## TASK
Each entry should be given again exactly, with any image left out.

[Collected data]
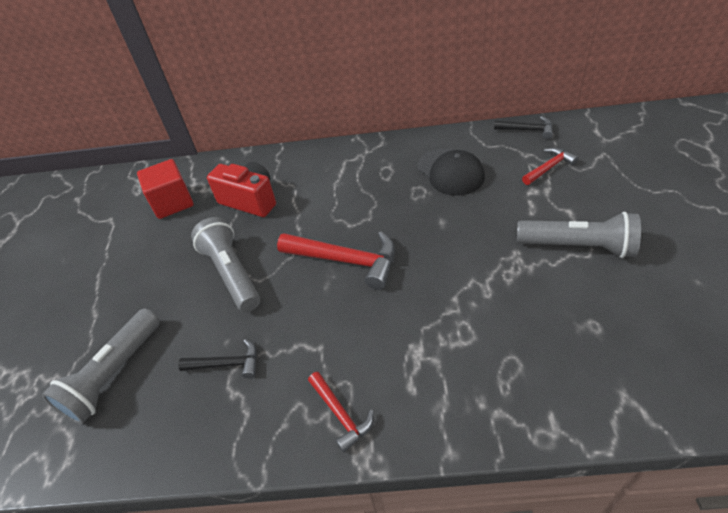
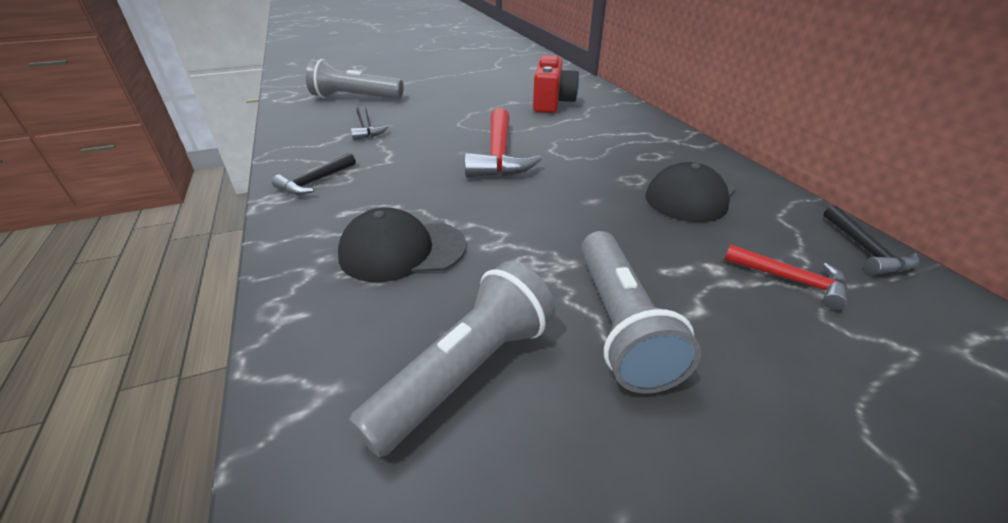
camera: 65 degrees right, 10 degrees down
(172, 202) = (529, 79): red cube -> none
(232, 273) = (461, 113): grey flashlight -> grey flashlight (466, 371)
(341, 414) = (315, 181): red hammer -> black hammer
(482, 346) = (402, 250): none -> black cap

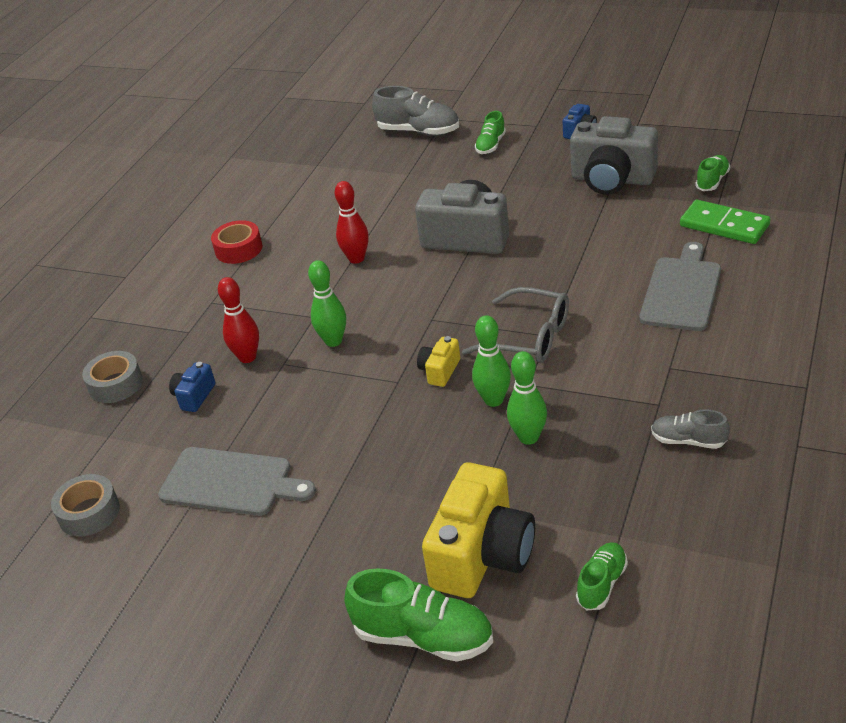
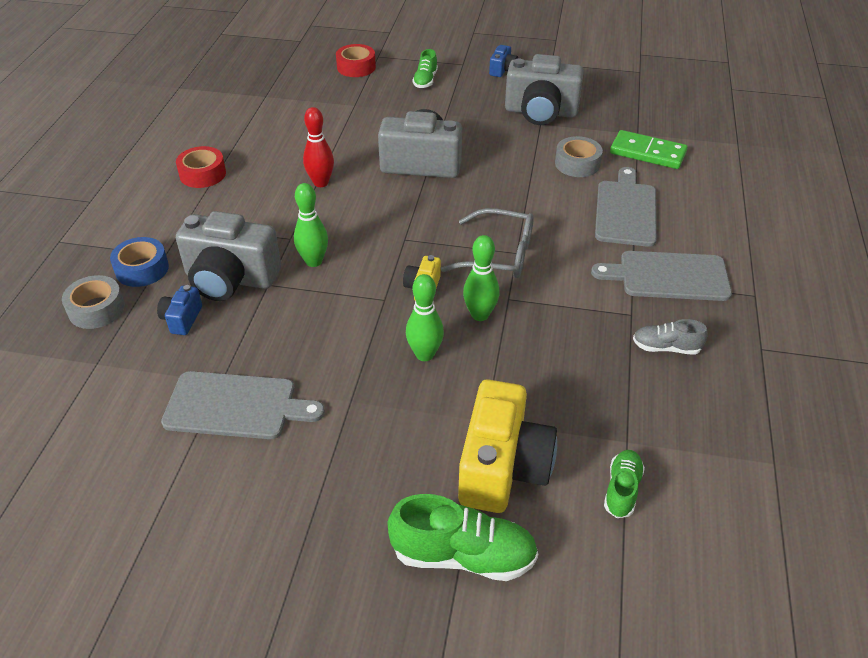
camera: 15 degrees left, 5 degrees up
(89, 512) = (88, 445): grey tape -> grey tape (577, 164)
(164, 346) = (142, 269): none -> blue tape
(247, 357) = (230, 279): red bowling pin -> grey camera
(418, 131) = (356, 67): grey shoe -> red tape
(528, 437) = (520, 350): green bowling pin -> green bowling pin (424, 354)
(711, 364) = (668, 276): none -> grey cutting board
(712, 181) = (627, 114): green shoe -> none

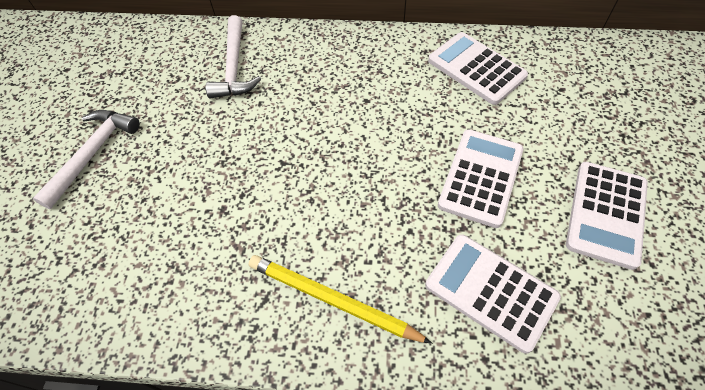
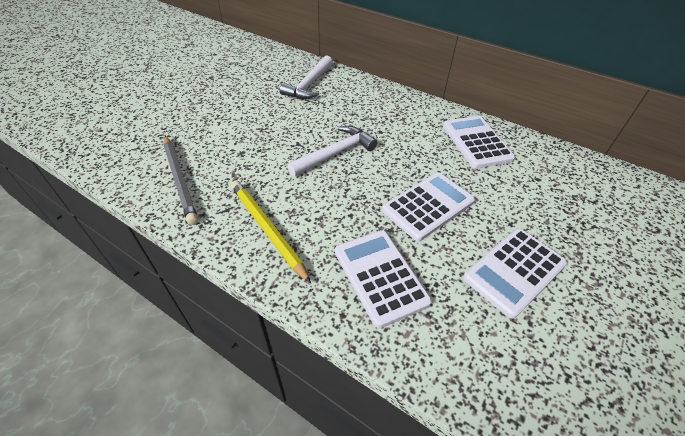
camera: 25 degrees right, 10 degrees down
(93, 154) = (194, 97): white hammer -> white hammer (335, 153)
(172, 289) = (179, 180): none -> grey pencil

## ANSWER TO THIS TASK
camera: 65 degrees right, 10 degrees down
(172, 202) = (529, 79): red cube -> none
(232, 273) = (461, 113): grey flashlight -> grey flashlight (466, 371)
(341, 414) = (315, 181): red hammer -> black hammer
(482, 346) = (402, 250): none -> black cap

camera: 15 degrees left, 5 degrees up
(89, 512) = (88, 445): grey tape -> grey tape (577, 164)
(164, 346) = (142, 269): none -> blue tape
(247, 357) = (230, 279): red bowling pin -> grey camera
(418, 131) = (356, 67): grey shoe -> red tape
(528, 437) = (520, 350): green bowling pin -> green bowling pin (424, 354)
(711, 364) = (668, 276): none -> grey cutting board
(712, 181) = (627, 114): green shoe -> none

camera: 25 degrees right, 10 degrees down
(93, 154) = (194, 97): white hammer -> white hammer (335, 153)
(172, 289) = (179, 180): none -> grey pencil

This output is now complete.